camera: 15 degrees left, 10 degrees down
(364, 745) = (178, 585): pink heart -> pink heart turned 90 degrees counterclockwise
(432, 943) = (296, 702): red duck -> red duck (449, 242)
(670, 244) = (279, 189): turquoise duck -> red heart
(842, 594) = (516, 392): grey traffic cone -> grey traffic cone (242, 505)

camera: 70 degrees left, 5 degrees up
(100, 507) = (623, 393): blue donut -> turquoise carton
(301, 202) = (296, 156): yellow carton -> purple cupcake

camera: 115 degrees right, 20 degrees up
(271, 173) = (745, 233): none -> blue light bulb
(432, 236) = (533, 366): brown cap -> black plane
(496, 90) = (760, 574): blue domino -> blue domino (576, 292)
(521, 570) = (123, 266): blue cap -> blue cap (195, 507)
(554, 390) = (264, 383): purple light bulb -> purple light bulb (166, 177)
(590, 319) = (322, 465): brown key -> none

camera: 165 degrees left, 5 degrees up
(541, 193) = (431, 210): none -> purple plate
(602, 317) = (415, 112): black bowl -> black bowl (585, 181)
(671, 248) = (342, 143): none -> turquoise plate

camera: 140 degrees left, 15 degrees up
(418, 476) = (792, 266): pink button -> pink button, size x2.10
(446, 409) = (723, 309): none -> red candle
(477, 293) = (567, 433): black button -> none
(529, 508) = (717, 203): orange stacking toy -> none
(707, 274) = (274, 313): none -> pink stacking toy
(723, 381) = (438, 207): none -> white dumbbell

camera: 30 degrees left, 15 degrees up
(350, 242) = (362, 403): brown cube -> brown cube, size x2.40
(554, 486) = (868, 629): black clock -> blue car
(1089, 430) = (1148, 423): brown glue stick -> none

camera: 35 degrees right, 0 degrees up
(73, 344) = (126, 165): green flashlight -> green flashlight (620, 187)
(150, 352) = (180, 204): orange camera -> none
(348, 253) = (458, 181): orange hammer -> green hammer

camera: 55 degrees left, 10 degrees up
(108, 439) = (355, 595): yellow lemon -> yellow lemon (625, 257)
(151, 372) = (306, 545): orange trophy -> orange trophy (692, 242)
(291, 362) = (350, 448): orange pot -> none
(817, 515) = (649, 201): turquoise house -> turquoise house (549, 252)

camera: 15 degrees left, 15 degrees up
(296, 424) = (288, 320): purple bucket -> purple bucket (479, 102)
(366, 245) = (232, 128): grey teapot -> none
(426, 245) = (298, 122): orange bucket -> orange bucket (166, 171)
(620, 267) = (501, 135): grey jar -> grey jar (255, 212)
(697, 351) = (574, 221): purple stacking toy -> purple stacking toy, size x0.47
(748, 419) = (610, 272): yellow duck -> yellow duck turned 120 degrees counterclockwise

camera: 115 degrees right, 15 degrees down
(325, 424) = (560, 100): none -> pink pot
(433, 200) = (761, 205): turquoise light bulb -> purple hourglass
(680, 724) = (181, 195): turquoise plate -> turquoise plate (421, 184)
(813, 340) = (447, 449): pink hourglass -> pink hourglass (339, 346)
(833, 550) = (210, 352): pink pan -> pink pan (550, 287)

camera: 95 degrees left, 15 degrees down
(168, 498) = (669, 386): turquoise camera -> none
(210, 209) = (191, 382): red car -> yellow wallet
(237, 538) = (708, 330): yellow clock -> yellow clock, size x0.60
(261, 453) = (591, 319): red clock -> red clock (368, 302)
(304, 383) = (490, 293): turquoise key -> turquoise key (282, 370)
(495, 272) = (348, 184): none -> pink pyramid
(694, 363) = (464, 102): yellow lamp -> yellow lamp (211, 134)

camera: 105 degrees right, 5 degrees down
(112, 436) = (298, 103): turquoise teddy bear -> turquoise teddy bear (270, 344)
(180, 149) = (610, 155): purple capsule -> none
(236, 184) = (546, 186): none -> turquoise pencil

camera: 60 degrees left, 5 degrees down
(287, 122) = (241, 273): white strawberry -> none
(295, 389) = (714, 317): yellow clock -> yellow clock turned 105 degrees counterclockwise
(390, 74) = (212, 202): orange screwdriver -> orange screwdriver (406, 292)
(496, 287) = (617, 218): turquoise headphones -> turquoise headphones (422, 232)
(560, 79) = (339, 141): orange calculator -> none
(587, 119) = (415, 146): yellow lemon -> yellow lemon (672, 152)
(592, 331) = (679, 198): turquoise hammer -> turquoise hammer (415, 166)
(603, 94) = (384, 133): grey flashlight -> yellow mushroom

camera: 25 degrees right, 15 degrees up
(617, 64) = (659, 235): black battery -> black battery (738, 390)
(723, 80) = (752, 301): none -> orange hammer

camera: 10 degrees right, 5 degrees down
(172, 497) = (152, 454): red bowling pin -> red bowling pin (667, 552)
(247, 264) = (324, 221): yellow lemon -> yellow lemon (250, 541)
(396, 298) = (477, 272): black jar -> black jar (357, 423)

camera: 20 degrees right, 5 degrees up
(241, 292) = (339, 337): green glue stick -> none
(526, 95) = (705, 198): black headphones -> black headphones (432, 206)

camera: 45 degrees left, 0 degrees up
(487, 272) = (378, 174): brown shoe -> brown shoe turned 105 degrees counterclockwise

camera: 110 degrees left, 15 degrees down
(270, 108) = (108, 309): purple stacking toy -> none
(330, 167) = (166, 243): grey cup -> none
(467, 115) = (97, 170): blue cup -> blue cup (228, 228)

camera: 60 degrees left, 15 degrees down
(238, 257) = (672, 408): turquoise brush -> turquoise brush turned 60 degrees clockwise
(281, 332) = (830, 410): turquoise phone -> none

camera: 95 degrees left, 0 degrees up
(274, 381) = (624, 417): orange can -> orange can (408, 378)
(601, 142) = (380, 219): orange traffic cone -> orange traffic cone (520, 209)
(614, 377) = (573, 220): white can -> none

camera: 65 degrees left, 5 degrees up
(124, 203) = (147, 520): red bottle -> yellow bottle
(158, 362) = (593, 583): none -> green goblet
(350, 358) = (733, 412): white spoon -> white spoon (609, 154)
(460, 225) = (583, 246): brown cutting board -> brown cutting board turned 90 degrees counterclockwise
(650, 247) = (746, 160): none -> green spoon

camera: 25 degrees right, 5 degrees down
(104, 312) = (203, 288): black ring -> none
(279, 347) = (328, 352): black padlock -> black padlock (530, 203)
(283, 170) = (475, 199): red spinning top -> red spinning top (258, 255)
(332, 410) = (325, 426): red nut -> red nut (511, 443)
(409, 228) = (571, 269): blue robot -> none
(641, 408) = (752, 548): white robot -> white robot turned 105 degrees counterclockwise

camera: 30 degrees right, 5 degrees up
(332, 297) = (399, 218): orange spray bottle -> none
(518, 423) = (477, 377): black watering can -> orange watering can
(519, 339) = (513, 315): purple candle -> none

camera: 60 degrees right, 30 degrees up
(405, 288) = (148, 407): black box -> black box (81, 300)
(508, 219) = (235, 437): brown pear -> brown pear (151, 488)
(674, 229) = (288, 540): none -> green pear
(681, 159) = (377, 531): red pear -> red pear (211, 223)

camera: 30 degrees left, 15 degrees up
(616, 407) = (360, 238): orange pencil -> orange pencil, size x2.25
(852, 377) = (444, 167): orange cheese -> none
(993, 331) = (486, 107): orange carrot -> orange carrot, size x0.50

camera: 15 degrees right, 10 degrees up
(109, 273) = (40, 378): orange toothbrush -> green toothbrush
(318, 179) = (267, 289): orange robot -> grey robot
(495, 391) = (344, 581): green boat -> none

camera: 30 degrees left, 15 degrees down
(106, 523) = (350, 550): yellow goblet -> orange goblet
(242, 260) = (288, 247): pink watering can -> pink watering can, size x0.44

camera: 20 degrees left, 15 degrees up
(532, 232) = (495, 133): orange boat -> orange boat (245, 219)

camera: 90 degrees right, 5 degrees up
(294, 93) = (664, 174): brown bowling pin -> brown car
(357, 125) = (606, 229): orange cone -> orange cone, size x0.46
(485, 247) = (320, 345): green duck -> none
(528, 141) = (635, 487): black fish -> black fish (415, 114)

++++++

From the records above, print only the lines between the one holding "(151, 372) = (306, 545): orange" and the one holding "(496, 287) = (617, 218): turquoise", inclusive, exactly as they stand.

### Solution for this task:
(151, 372) = (306, 545): orange trophy -> orange trophy (692, 242)
(291, 362) = (350, 448): orange pot -> none
(817, 515) = (649, 201): turquoise house -> turquoise house (549, 252)

camera: 15 degrees left, 15 degrees up
(296, 424) = (288, 320): purple bucket -> purple bucket (479, 102)
(366, 245) = (232, 128): grey teapot -> none
(426, 245) = (298, 122): orange bucket -> orange bucket (166, 171)
(620, 267) = (501, 135): grey jar -> grey jar (255, 212)
(697, 351) = (574, 221): purple stacking toy -> purple stacking toy, size x0.47
(748, 419) = (610, 272): yellow duck -> yellow duck turned 120 degrees counterclockwise

camera: 115 degrees right, 15 degrees down
(325, 424) = (560, 100): none -> pink pot
(433, 200) = (761, 205): turquoise light bulb -> purple hourglass
(680, 724) = (181, 195): turquoise plate -> turquoise plate (421, 184)
(813, 340) = (447, 449): pink hourglass -> pink hourglass (339, 346)
(833, 550) = (210, 352): pink pan -> pink pan (550, 287)

camera: 95 degrees left, 15 degrees down
(168, 498) = (669, 386): turquoise camera -> none
(210, 209) = (191, 382): red car -> yellow wallet
(237, 538) = (708, 330): yellow clock -> yellow clock, size x0.60
(261, 453) = (591, 319): red clock -> red clock (368, 302)
(304, 383) = (490, 293): turquoise key -> turquoise key (282, 370)
(495, 272) = (348, 184): none -> pink pyramid
(694, 363) = (464, 102): yellow lamp -> yellow lamp (211, 134)

camera: 105 degrees right, 5 degrees down
(112, 436) = (298, 103): turquoise teddy bear -> turquoise teddy bear (270, 344)
(180, 149) = (610, 155): purple capsule -> none
(236, 184) = (546, 186): none -> turquoise pencil

camera: 60 degrees left, 5 degrees down
(287, 122) = (241, 273): white strawberry -> none
(295, 389) = (714, 317): yellow clock -> yellow clock turned 105 degrees counterclockwise
(390, 74) = (212, 202): orange screwdriver -> orange screwdriver (406, 292)
(496, 287) = (617, 218): turquoise headphones -> turquoise headphones (422, 232)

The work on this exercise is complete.